## WORK TO BE COMPLETED
Which lines of the entries below contain the string "purple"? Copy each one.

[Records excerpted from a collection]
★ ★ ★ ★ ★
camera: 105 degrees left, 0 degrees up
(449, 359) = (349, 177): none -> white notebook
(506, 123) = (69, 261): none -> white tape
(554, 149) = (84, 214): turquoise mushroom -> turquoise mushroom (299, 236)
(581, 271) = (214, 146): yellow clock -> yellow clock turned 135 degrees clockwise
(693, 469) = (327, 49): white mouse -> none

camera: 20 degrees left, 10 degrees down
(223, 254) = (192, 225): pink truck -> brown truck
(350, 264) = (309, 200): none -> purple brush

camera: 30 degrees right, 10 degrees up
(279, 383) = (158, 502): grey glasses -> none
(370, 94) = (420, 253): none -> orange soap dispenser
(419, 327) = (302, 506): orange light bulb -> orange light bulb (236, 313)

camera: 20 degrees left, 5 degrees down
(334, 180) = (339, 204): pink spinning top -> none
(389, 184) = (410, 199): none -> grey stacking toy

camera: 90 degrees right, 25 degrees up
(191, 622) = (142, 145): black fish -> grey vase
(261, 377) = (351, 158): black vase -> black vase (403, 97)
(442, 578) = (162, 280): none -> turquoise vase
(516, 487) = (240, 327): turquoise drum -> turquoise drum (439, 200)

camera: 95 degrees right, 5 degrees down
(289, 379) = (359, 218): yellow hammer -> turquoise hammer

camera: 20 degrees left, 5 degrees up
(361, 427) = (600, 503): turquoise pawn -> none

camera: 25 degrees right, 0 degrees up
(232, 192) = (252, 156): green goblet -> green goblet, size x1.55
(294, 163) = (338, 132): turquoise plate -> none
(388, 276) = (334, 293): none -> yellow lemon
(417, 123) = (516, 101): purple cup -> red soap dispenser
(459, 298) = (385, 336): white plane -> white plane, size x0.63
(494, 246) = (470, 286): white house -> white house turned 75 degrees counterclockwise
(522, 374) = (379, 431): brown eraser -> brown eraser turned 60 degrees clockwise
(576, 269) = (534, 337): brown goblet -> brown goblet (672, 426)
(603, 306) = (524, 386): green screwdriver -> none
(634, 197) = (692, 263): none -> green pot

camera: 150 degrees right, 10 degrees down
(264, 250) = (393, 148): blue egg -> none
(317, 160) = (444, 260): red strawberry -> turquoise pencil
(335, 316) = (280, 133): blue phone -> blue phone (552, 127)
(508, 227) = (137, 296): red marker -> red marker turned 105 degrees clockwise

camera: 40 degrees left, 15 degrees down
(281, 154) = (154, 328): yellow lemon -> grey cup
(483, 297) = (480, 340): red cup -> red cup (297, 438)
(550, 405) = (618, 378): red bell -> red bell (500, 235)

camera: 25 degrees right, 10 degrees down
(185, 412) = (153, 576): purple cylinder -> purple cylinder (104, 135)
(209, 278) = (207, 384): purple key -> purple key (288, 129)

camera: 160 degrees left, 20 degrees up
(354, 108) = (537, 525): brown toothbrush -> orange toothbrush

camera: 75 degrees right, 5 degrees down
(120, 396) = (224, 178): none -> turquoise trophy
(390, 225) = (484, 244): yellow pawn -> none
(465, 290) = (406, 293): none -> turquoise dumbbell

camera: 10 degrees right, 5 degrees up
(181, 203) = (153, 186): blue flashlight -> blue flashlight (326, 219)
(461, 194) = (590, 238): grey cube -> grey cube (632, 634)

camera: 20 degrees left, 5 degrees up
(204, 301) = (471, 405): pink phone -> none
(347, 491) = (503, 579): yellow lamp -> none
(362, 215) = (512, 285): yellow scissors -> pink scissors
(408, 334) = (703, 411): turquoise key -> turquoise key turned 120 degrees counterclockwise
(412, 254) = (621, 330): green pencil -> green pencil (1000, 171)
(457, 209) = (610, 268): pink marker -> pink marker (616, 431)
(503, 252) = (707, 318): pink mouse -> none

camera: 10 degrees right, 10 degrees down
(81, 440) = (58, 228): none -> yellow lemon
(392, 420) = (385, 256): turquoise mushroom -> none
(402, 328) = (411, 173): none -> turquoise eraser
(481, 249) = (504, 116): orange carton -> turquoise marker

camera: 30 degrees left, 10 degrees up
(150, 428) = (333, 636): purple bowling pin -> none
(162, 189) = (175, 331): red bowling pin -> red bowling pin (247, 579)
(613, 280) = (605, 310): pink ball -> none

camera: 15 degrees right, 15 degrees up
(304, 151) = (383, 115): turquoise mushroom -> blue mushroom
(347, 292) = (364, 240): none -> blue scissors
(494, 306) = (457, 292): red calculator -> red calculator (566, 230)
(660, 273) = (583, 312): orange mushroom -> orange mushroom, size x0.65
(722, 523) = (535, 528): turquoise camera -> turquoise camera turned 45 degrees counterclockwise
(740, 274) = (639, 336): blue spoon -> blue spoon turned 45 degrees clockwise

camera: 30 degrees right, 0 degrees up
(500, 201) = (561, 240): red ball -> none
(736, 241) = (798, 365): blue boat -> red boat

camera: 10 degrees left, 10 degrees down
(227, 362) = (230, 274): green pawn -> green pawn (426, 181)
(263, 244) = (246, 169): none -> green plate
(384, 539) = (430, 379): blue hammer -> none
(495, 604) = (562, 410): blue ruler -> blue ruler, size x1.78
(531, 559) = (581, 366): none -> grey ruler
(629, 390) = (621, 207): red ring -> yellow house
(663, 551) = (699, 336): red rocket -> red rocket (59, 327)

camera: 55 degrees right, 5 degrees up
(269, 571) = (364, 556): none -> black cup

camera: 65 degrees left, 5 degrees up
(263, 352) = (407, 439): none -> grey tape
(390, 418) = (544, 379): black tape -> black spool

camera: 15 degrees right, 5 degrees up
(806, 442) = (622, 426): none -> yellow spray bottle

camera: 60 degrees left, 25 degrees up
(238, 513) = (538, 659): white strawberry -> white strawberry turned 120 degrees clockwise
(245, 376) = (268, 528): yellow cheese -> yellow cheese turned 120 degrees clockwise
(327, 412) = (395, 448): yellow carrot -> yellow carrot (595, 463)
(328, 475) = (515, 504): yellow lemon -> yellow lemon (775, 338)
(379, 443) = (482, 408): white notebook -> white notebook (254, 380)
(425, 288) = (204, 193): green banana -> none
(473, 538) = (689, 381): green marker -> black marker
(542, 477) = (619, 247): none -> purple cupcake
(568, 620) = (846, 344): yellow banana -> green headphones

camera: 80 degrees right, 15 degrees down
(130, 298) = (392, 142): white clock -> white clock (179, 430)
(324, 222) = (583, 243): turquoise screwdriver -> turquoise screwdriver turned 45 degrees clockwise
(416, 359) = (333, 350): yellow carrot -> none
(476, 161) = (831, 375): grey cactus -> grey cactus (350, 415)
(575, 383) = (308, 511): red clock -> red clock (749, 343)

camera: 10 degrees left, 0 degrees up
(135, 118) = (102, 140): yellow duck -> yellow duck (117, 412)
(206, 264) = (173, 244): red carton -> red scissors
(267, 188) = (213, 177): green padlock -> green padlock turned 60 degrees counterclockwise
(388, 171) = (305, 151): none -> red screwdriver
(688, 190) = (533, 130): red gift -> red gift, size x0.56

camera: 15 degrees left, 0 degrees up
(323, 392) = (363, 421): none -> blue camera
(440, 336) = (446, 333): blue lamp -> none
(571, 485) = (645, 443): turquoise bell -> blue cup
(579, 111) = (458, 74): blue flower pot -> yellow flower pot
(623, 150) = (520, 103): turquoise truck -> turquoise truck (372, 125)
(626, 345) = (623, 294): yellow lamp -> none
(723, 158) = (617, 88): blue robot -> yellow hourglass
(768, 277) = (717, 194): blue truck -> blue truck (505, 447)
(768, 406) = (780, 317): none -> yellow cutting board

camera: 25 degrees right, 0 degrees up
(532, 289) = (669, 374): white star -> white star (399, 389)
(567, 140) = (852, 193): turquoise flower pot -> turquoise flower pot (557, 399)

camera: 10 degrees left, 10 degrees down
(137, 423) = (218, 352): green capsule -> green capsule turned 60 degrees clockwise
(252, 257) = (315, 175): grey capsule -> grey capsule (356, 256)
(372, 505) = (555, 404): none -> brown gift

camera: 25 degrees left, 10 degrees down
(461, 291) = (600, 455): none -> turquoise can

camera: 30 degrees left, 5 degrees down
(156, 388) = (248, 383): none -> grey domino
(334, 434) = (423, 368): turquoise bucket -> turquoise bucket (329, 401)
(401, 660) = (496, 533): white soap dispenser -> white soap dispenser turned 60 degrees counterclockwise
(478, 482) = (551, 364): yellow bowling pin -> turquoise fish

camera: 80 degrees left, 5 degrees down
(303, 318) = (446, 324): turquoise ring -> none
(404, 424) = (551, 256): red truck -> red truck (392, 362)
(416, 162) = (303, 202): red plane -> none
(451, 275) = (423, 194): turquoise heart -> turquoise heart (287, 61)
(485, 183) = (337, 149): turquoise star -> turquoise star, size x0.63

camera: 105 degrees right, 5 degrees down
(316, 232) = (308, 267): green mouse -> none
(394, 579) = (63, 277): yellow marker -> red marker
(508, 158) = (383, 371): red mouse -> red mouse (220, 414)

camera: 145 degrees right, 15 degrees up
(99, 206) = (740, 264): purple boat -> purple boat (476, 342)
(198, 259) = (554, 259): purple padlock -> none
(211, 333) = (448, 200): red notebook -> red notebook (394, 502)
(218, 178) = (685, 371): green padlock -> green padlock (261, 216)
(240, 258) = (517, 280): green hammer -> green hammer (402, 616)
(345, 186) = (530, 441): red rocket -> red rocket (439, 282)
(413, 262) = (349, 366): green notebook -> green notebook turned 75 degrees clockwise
★ ★ ★ ★ ★
## ANSWER BELOW
(350, 264) = (309, 200): none -> purple brush
(417, 123) = (516, 101): purple cup -> red soap dispenser
(185, 412) = (153, 576): purple cylinder -> purple cylinder (104, 135)
(209, 278) = (207, 384): purple key -> purple key (288, 129)
(150, 428) = (333, 636): purple bowling pin -> none
(542, 477) = (619, 247): none -> purple cupcake
(99, 206) = (740, 264): purple boat -> purple boat (476, 342)
(198, 259) = (554, 259): purple padlock -> none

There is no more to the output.